Collection entries:
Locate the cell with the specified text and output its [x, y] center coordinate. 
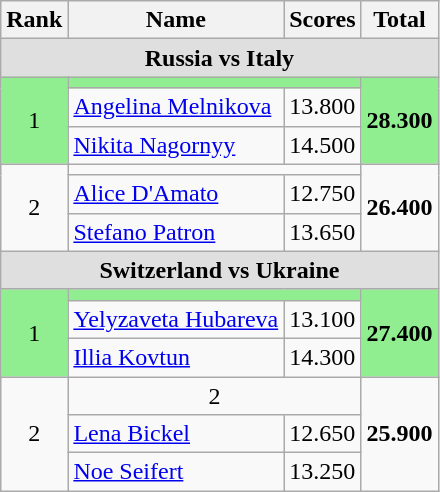
27.400 [400, 332]
Total [400, 20]
Illia Kovtun [176, 357]
12.750 [322, 194]
Rank [34, 20]
Nikita Nagornyy [176, 145]
25.900 [400, 433]
Noe Seifert [176, 472]
26.400 [400, 208]
13.100 [322, 319]
Switzerland vs Ukraine [220, 270]
Alice D'Amato [176, 194]
13.800 [322, 107]
Lena Bickel [176, 434]
Yelyzaveta Hubareva [176, 319]
Russia vs Italy [220, 58]
13.650 [322, 232]
Name [176, 20]
Scores [322, 20]
Angelina Melnikova [176, 107]
13.250 [322, 472]
12.650 [322, 434]
14.500 [322, 145]
14.300 [322, 357]
28.300 [400, 120]
Stefano Patron [176, 232]
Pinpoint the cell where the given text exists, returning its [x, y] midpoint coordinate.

**WHAT IS ASKED**
Can you output all of the lines above word for word, leaving the pictures out?

**WRITTEN SOLUTION**
Locate the cell with the specified text and output its [x, y] center coordinate. 
27.400 [400, 332]
Total [400, 20]
Illia Kovtun [176, 357]
12.750 [322, 194]
Rank [34, 20]
Nikita Nagornyy [176, 145]
25.900 [400, 433]
Noe Seifert [176, 472]
26.400 [400, 208]
13.100 [322, 319]
Switzerland vs Ukraine [220, 270]
Alice D'Amato [176, 194]
13.800 [322, 107]
Lena Bickel [176, 434]
Yelyzaveta Hubareva [176, 319]
Russia vs Italy [220, 58]
13.650 [322, 232]
Name [176, 20]
Scores [322, 20]
Angelina Melnikova [176, 107]
13.250 [322, 472]
12.650 [322, 434]
14.500 [322, 145]
14.300 [322, 357]
28.300 [400, 120]
Stefano Patron [176, 232]
Pinpoint the cell where the given text exists, returning its [x, y] midpoint coordinate.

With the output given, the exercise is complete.